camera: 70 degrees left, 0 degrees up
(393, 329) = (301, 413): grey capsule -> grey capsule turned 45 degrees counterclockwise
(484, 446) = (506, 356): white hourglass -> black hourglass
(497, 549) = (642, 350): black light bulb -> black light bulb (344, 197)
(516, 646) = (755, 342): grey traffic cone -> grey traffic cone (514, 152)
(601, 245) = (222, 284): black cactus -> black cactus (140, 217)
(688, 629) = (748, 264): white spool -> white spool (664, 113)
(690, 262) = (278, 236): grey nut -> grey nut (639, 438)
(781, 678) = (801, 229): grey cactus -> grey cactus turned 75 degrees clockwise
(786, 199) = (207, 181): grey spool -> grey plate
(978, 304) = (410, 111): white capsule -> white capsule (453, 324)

···

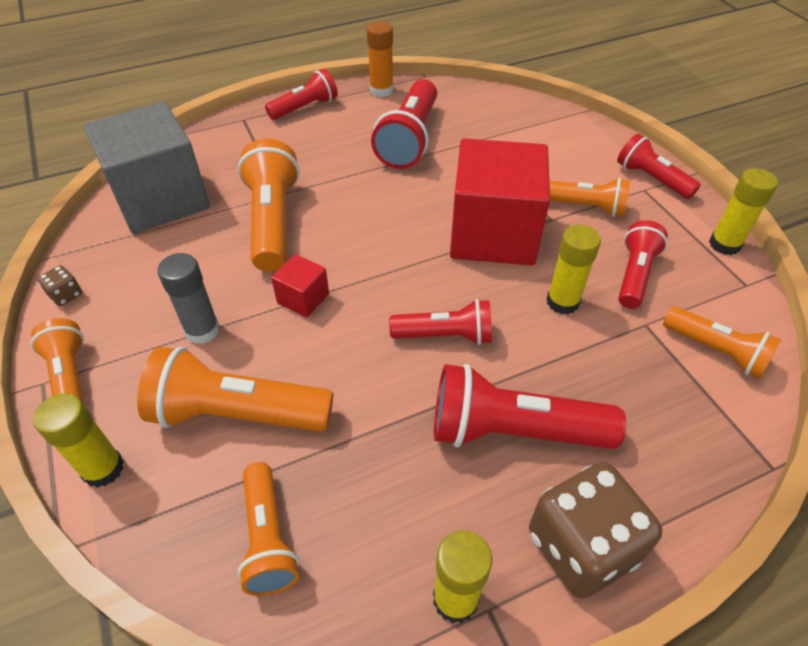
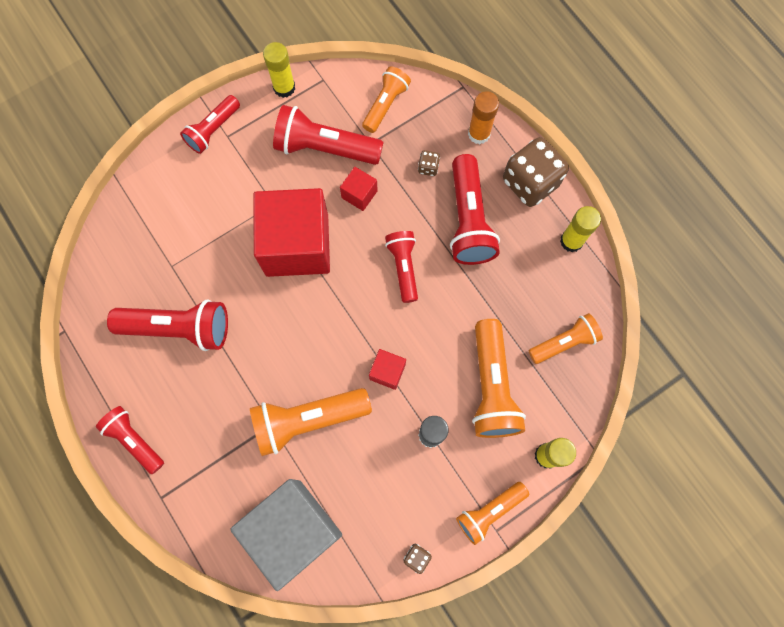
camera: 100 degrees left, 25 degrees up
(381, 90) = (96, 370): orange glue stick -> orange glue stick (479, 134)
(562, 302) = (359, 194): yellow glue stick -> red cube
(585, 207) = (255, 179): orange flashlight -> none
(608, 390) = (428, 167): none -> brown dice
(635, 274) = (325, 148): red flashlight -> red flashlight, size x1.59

···

PROBLEM DETAILS: From the records above, print exactly the lines that run from the line with "(601, 245) = (222, 284): black" to the line with "(978, 304) = (410, 111): white", inclusive.

RESPONSE TO THIS EXERCISE:
(601, 245) = (222, 284): black cactus -> black cactus (140, 217)
(688, 629) = (748, 264): white spool -> white spool (664, 113)
(690, 262) = (278, 236): grey nut -> grey nut (639, 438)
(781, 678) = (801, 229): grey cactus -> grey cactus turned 75 degrees clockwise
(786, 199) = (207, 181): grey spool -> grey plate
(978, 304) = (410, 111): white capsule -> white capsule (453, 324)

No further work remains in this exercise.